• **TASK OBJECTIVE**
The answer must be one number: how many lines below contain the word "none".
Segment Start: PROVIDED RECORDS
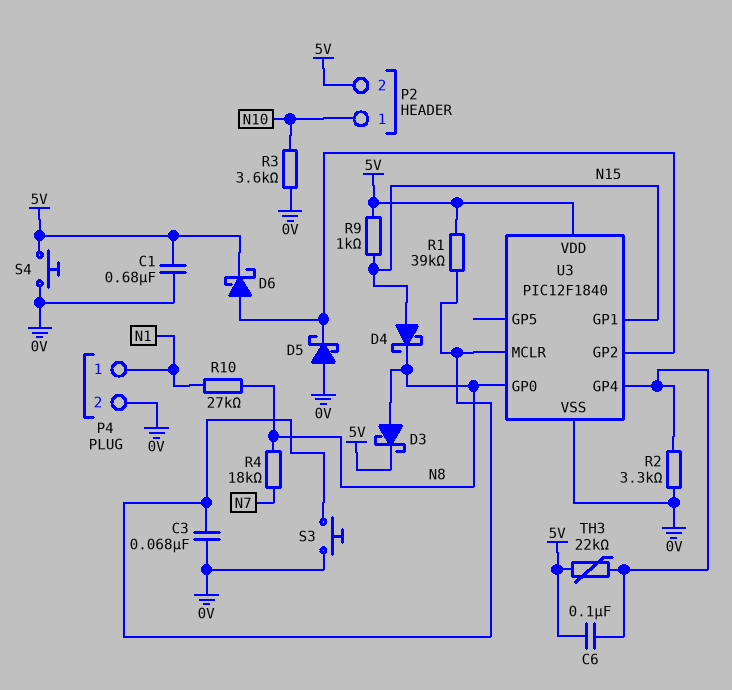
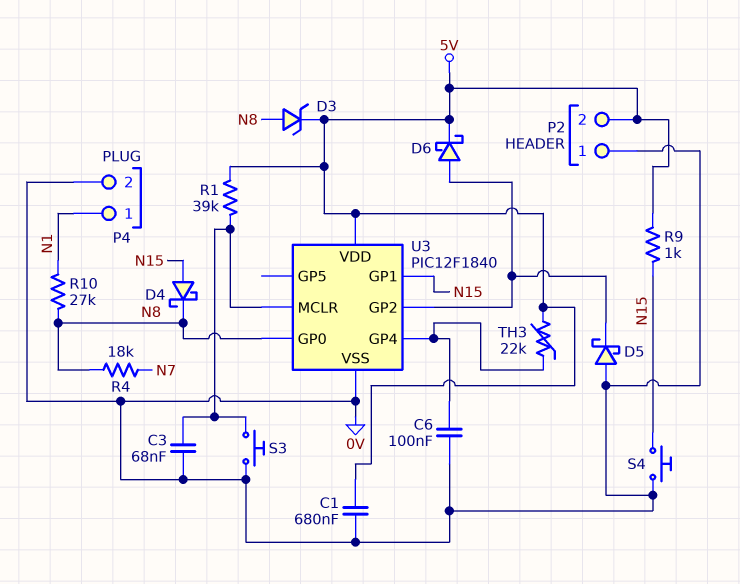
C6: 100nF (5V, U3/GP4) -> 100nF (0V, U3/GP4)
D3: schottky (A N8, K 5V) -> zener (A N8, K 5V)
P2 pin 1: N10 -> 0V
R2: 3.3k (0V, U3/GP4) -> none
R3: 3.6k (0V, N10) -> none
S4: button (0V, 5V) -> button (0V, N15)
Segment End: PROVIDED RECORDS
Segment Start: PROVIDED RECORDS
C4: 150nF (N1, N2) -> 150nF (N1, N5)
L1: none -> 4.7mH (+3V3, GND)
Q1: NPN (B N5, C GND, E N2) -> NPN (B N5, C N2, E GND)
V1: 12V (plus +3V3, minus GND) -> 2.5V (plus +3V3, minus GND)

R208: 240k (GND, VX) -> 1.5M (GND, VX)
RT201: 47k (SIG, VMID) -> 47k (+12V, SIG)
Segment End: PROVIDED RECORDS
• **RESULT FOR THIS EXERCISE**
3